◆ Exercise description
Set every line of the listing down again, keeping it identical.

◆ Raw data
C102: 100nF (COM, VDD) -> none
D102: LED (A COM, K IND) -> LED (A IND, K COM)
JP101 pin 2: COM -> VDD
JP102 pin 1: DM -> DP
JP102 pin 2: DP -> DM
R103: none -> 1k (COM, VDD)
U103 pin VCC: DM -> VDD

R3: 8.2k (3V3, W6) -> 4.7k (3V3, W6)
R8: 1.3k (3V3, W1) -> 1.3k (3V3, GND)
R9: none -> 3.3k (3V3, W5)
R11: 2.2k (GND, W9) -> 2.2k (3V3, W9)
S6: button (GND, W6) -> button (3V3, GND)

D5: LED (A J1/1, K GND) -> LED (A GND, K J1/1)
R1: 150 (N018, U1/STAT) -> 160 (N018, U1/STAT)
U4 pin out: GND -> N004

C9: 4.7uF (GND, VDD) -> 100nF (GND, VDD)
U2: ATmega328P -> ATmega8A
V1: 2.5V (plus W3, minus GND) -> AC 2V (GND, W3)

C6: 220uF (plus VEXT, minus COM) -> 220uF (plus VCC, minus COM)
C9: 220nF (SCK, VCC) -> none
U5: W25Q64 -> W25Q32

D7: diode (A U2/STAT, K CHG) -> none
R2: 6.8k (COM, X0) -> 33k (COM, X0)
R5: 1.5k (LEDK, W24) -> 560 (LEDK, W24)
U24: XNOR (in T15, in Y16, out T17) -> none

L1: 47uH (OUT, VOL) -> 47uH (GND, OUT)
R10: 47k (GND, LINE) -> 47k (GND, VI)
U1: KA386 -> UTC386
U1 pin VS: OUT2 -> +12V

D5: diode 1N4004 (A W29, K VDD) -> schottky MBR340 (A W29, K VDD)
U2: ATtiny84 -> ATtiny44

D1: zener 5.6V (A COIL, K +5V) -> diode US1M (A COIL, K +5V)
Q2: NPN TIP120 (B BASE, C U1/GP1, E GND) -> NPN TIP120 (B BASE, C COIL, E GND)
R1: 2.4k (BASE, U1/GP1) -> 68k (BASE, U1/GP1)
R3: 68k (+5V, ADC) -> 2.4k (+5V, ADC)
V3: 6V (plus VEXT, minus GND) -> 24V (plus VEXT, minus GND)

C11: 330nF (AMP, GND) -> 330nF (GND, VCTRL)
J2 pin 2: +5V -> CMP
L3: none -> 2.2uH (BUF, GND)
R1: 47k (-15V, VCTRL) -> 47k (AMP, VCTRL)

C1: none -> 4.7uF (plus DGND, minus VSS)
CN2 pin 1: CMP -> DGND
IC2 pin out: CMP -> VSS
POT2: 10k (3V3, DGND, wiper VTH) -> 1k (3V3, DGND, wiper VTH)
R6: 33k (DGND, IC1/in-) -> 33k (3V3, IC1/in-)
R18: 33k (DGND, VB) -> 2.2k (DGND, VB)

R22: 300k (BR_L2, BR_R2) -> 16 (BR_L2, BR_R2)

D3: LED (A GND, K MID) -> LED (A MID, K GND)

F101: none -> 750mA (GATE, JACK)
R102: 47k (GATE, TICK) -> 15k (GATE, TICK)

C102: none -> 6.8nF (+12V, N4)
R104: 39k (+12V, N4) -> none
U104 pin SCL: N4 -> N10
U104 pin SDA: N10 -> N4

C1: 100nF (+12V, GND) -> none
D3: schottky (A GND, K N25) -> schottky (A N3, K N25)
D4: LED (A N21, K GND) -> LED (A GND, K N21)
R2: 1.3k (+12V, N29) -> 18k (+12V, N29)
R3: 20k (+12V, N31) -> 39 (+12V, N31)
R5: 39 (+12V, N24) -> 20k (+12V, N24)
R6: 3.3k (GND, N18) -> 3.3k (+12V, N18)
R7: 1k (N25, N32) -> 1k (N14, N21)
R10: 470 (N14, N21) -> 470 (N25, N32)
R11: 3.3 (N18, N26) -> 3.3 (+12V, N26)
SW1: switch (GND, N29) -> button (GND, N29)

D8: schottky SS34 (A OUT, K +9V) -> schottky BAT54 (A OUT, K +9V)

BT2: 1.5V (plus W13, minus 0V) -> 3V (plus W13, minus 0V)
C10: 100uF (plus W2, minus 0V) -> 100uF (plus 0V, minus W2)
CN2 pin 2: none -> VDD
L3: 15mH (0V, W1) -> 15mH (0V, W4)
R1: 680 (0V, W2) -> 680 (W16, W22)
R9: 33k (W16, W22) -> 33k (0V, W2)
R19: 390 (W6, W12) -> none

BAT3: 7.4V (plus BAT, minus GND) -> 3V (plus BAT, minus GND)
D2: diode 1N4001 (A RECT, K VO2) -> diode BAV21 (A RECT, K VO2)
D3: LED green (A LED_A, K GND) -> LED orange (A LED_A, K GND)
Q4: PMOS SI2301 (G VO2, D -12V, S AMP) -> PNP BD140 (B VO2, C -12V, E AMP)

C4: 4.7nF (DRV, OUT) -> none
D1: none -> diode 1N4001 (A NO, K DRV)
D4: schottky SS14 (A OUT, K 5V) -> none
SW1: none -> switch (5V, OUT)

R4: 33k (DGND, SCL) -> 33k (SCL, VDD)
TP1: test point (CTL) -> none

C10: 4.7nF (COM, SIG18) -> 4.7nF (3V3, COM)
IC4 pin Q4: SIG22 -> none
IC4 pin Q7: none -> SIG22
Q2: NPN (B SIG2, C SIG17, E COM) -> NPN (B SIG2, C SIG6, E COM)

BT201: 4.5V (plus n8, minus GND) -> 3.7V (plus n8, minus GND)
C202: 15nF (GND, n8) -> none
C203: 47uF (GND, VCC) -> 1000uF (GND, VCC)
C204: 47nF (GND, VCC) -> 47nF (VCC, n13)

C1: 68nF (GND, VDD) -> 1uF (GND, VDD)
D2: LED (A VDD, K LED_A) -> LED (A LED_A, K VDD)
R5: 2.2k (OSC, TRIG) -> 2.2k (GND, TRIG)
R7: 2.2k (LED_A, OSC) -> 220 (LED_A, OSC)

◆ Response
C102: 100nF (COM, VDD) -> none
D102: LED (A COM, K IND) -> LED (A IND, K COM)
JP101 pin 2: COM -> VDD
JP102 pin 1: DM -> DP
JP102 pin 2: DP -> DM
R103: none -> 1k (COM, VDD)
U103 pin VCC: DM -> VDD

R3: 8.2k (3V3, W6) -> 4.7k (3V3, W6)
R8: 1.3k (3V3, W1) -> 1.3k (3V3, GND)
R9: none -> 3.3k (3V3, W5)
R11: 2.2k (GND, W9) -> 2.2k (3V3, W9)
S6: button (GND, W6) -> button (3V3, GND)

D5: LED (A J1/1, K GND) -> LED (A GND, K J1/1)
R1: 150 (N018, U1/STAT) -> 160 (N018, U1/STAT)
U4 pin out: GND -> N004

C9: 4.7uF (GND, VDD) -> 100nF (GND, VDD)
U2: ATmega328P -> ATmega8A
V1: 2.5V (plus W3, minus GND) -> AC 2V (GND, W3)

C6: 220uF (plus VEXT, minus COM) -> 220uF (plus VCC, minus COM)
C9: 220nF (SCK, VCC) -> none
U5: W25Q64 -> W25Q32

D7: diode (A U2/STAT, K CHG) -> none
R2: 6.8k (COM, X0) -> 33k (COM, X0)
R5: 1.5k (LEDK, W24) -> 560 (LEDK, W24)
U24: XNOR (in T15, in Y16, out T17) -> none

L1: 47uH (OUT, VOL) -> 47uH (GND, OUT)
R10: 47k (GND, LINE) -> 47k (GND, VI)
U1: KA386 -> UTC386
U1 pin VS: OUT2 -> +12V

D5: diode 1N4004 (A W29, K VDD) -> schottky MBR340 (A W29, K VDD)
U2: ATtiny84 -> ATtiny44

D1: zener 5.6V (A COIL, K +5V) -> diode US1M (A COIL, K +5V)
Q2: NPN TIP120 (B BASE, C U1/GP1, E GND) -> NPN TIP120 (B BASE, C COIL, E GND)
R1: 2.4k (BASE, U1/GP1) -> 68k (BASE, U1/GP1)
R3: 68k (+5V, ADC) -> 2.4k (+5V, ADC)
V3: 6V (plus VEXT, minus GND) -> 24V (plus VEXT, minus GND)

C11: 330nF (AMP, GND) -> 330nF (GND, VCTRL)
J2 pin 2: +5V -> CMP
L3: none -> 2.2uH (BUF, GND)
R1: 47k (-15V, VCTRL) -> 47k (AMP, VCTRL)

C1: none -> 4.7uF (plus DGND, minus VSS)
CN2 pin 1: CMP -> DGND
IC2 pin out: CMP -> VSS
POT2: 10k (3V3, DGND, wiper VTH) -> 1k (3V3, DGND, wiper VTH)
R6: 33k (DGND, IC1/in-) -> 33k (3V3, IC1/in-)
R18: 33k (DGND, VB) -> 2.2k (DGND, VB)

R22: 300k (BR_L2, BR_R2) -> 16 (BR_L2, BR_R2)

D3: LED (A GND, K MID) -> LED (A MID, K GND)

F101: none -> 750mA (GATE, JACK)
R102: 47k (GATE, TICK) -> 15k (GATE, TICK)

C102: none -> 6.8nF (+12V, N4)
R104: 39k (+12V, N4) -> none
U104 pin SCL: N4 -> N10
U104 pin SDA: N10 -> N4

C1: 100nF (+12V, GND) -> none
D3: schottky (A GND, K N25) -> schottky (A N3, K N25)
D4: LED (A N21, K GND) -> LED (A GND, K N21)
R2: 1.3k (+12V, N29) -> 18k (+12V, N29)
R3: 20k (+12V, N31) -> 39 (+12V, N31)
R5: 39 (+12V, N24) -> 20k (+12V, N24)
R6: 3.3k (GND, N18) -> 3.3k (+12V, N18)
R7: 1k (N25, N32) -> 1k (N14, N21)
R10: 470 (N14, N21) -> 470 (N25, N32)
R11: 3.3 (N18, N26) -> 3.3 (+12V, N26)
SW1: switch (GND, N29) -> button (GND, N29)

D8: schottky SS34 (A OUT, K +9V) -> schottky BAT54 (A OUT, K +9V)

BT2: 1.5V (plus W13, minus 0V) -> 3V (plus W13, minus 0V)
C10: 100uF (plus W2, minus 0V) -> 100uF (plus 0V, minus W2)
CN2 pin 2: none -> VDD
L3: 15mH (0V, W1) -> 15mH (0V, W4)
R1: 680 (0V, W2) -> 680 (W16, W22)
R9: 33k (W16, W22) -> 33k (0V, W2)
R19: 390 (W6, W12) -> none

BAT3: 7.4V (plus BAT, minus GND) -> 3V (plus BAT, minus GND)
D2: diode 1N4001 (A RECT, K VO2) -> diode BAV21 (A RECT, K VO2)
D3: LED green (A LED_A, K GND) -> LED orange (A LED_A, K GND)
Q4: PMOS SI2301 (G VO2, D -12V, S AMP) -> PNP BD140 (B VO2, C -12V, E AMP)

C4: 4.7nF (DRV, OUT) -> none
D1: none -> diode 1N4001 (A NO, K DRV)
D4: schottky SS14 (A OUT, K 5V) -> none
SW1: none -> switch (5V, OUT)

R4: 33k (DGND, SCL) -> 33k (SCL, VDD)
TP1: test point (CTL) -> none

C10: 4.7nF (COM, SIG18) -> 4.7nF (3V3, COM)
IC4 pin Q4: SIG22 -> none
IC4 pin Q7: none -> SIG22
Q2: NPN (B SIG2, C SIG17, E COM) -> NPN (B SIG2, C SIG6, E COM)

BT201: 4.5V (plus n8, minus GND) -> 3.7V (plus n8, minus GND)
C202: 15nF (GND, n8) -> none
C203: 47uF (GND, VCC) -> 1000uF (GND, VCC)
C204: 47nF (GND, VCC) -> 47nF (VCC, n13)

C1: 68nF (GND, VDD) -> 1uF (GND, VDD)
D2: LED (A VDD, K LED_A) -> LED (A LED_A, K VDD)
R5: 2.2k (OSC, TRIG) -> 2.2k (GND, TRIG)
R7: 2.2k (LED_A, OSC) -> 220 (LED_A, OSC)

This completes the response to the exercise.